## Exercise goal
Copy out exactly the stretch below, from the line with "orange spray bottle: [149,393,243,557]" through the line with "orange carrot: [27,172,54,264]", both included; the pictures stay out.

## Supplied information
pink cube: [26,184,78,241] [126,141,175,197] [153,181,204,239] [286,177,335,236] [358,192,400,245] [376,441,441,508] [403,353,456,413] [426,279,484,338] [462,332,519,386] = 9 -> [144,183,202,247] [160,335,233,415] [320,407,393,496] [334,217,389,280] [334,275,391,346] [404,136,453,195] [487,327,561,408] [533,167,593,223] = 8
* * *
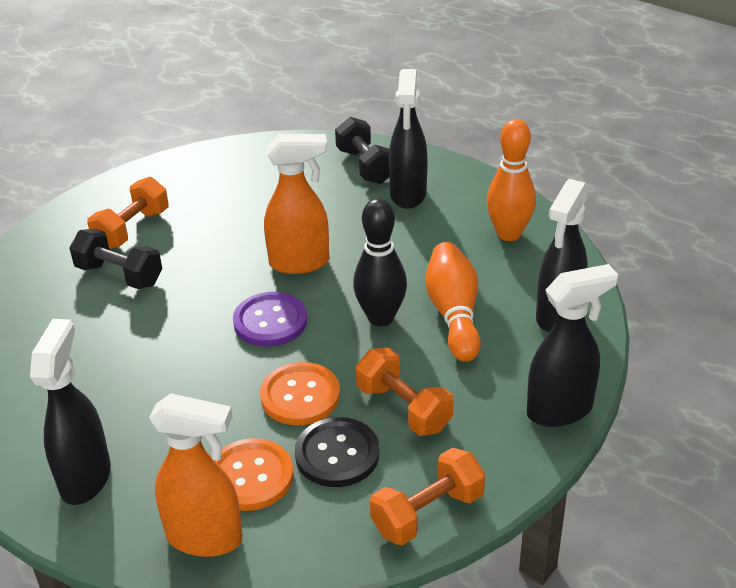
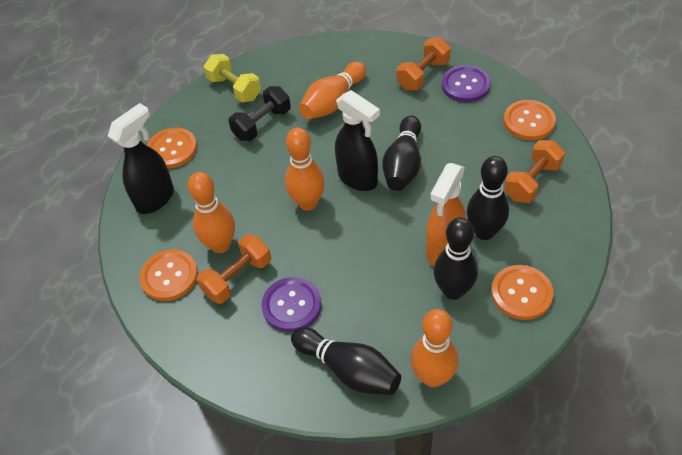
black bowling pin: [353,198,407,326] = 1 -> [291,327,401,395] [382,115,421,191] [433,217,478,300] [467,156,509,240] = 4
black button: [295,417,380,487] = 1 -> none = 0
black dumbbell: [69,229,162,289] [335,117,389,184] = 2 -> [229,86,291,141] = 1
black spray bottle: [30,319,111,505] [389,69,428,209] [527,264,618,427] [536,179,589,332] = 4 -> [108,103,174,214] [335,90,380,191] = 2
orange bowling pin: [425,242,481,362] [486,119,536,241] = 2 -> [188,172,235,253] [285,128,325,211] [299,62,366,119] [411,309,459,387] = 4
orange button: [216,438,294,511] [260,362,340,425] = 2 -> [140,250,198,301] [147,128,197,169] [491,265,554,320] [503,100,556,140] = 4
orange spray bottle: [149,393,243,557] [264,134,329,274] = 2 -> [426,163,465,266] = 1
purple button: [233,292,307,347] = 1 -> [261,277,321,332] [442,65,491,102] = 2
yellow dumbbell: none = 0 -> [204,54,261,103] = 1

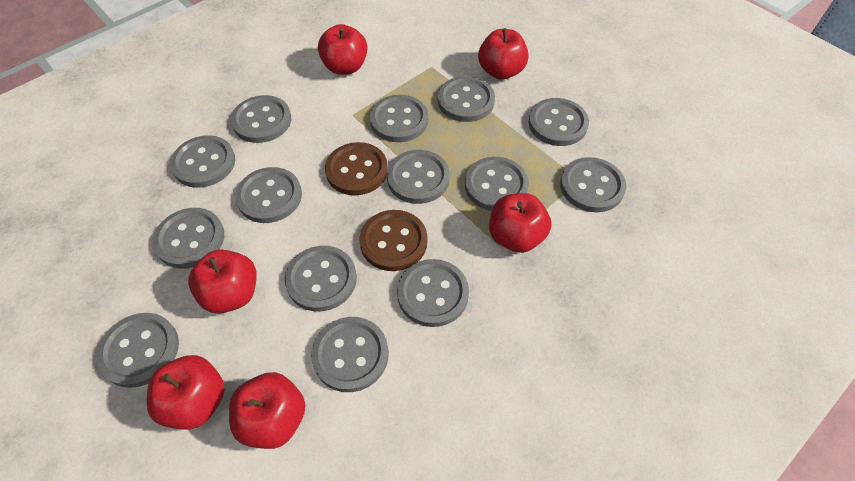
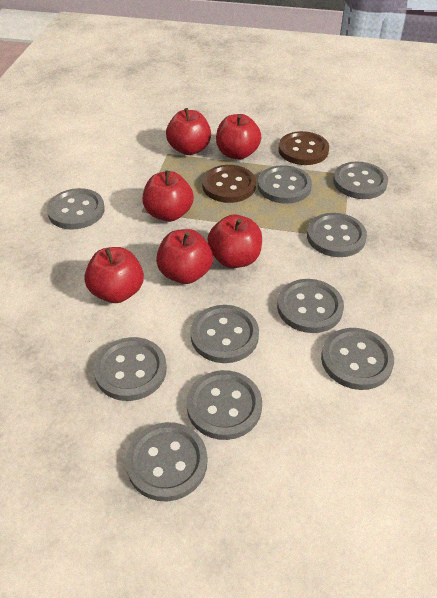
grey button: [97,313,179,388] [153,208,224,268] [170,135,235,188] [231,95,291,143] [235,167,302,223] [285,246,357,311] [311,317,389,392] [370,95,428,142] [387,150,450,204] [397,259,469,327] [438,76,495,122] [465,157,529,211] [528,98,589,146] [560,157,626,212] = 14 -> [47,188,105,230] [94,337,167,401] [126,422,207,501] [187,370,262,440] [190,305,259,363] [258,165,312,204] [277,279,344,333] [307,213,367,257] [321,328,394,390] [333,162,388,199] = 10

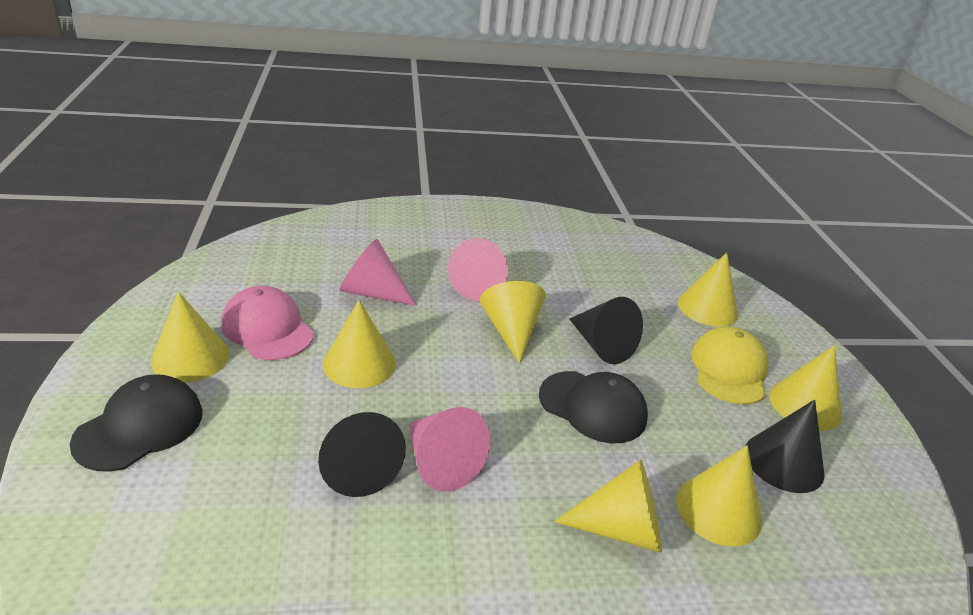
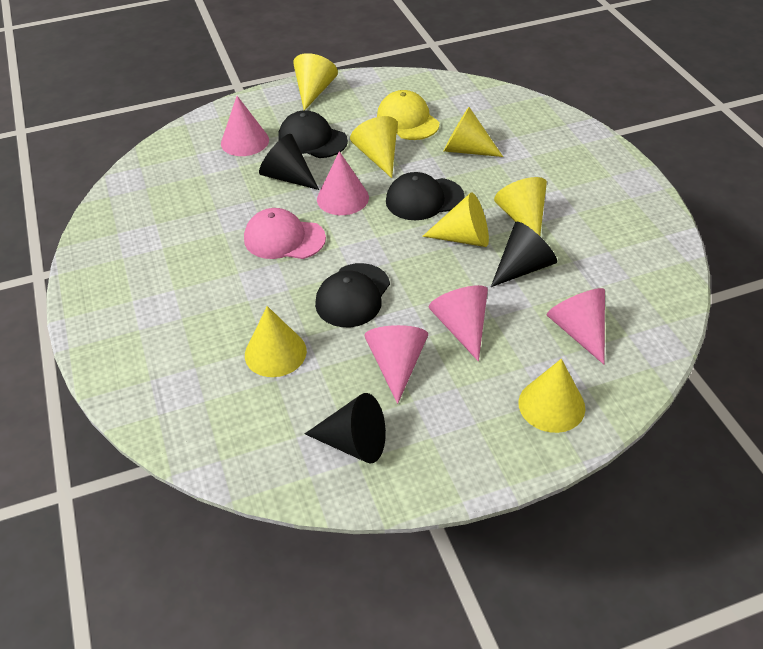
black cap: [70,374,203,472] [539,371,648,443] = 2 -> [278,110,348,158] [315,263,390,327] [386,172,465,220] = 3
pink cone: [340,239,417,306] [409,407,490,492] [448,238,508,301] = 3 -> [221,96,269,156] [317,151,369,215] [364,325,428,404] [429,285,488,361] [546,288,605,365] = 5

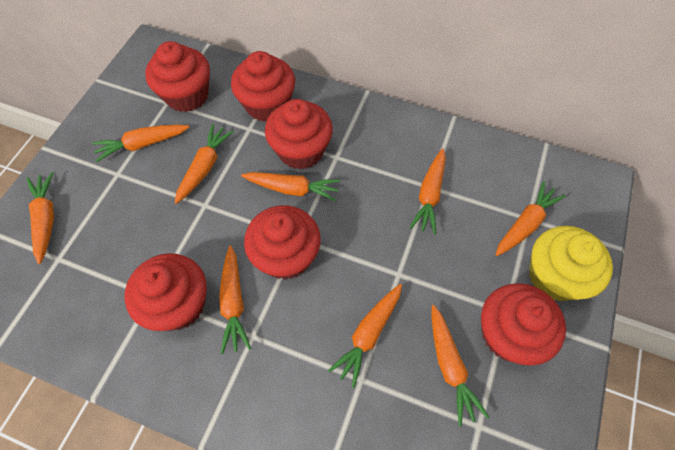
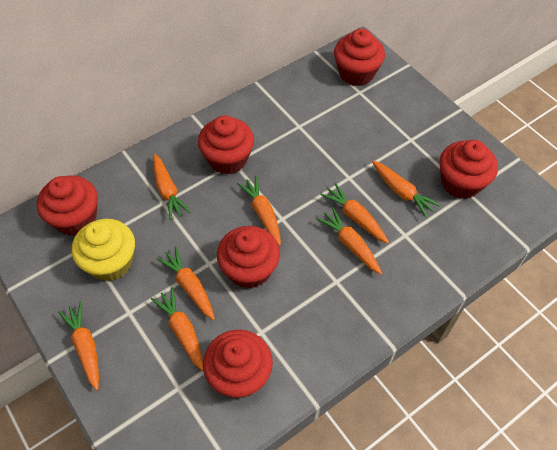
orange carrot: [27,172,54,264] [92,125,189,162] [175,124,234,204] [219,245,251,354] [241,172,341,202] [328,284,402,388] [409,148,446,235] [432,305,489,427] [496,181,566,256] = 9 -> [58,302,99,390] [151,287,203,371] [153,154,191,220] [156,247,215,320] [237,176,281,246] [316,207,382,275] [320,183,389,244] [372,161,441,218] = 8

## Your solution
orange spray bottle: [149,393,243,557] [264,134,329,274] = 2 -> [426,163,465,266] = 1
purple button: [233,292,307,347] = 1 -> [261,277,321,332] [442,65,491,102] = 2
yellow dumbbell: none = 0 -> [204,54,261,103] = 1

grey button: [97,313,179,388] [153,208,224,268] [170,135,235,188] [231,95,291,143] [235,167,302,223] [285,246,357,311] [311,317,389,392] [370,95,428,142] [387,150,450,204] [397,259,469,327] [438,76,495,122] [465,157,529,211] [528,98,589,146] [560,157,626,212] = 14 -> [47,188,105,230] [94,337,167,401] [126,422,207,501] [187,370,262,440] [190,305,259,363] [258,165,312,204] [277,279,344,333] [307,213,367,257] [321,328,394,390] [333,162,388,199] = 10

black cap: [70,374,203,472] [539,371,648,443] = 2 -> [278,110,348,158] [315,263,390,327] [386,172,465,220] = 3
pink cone: [340,239,417,306] [409,407,490,492] [448,238,508,301] = 3 -> [221,96,269,156] [317,151,369,215] [364,325,428,404] [429,285,488,361] [546,288,605,365] = 5

orange carrot: [27,172,54,264] [92,125,189,162] [175,124,234,204] [219,245,251,354] [241,172,341,202] [328,284,402,388] [409,148,446,235] [432,305,489,427] [496,181,566,256] = 9 -> [58,302,99,390] [151,287,203,371] [153,154,191,220] [156,247,215,320] [237,176,281,246] [316,207,382,275] [320,183,389,244] [372,161,441,218] = 8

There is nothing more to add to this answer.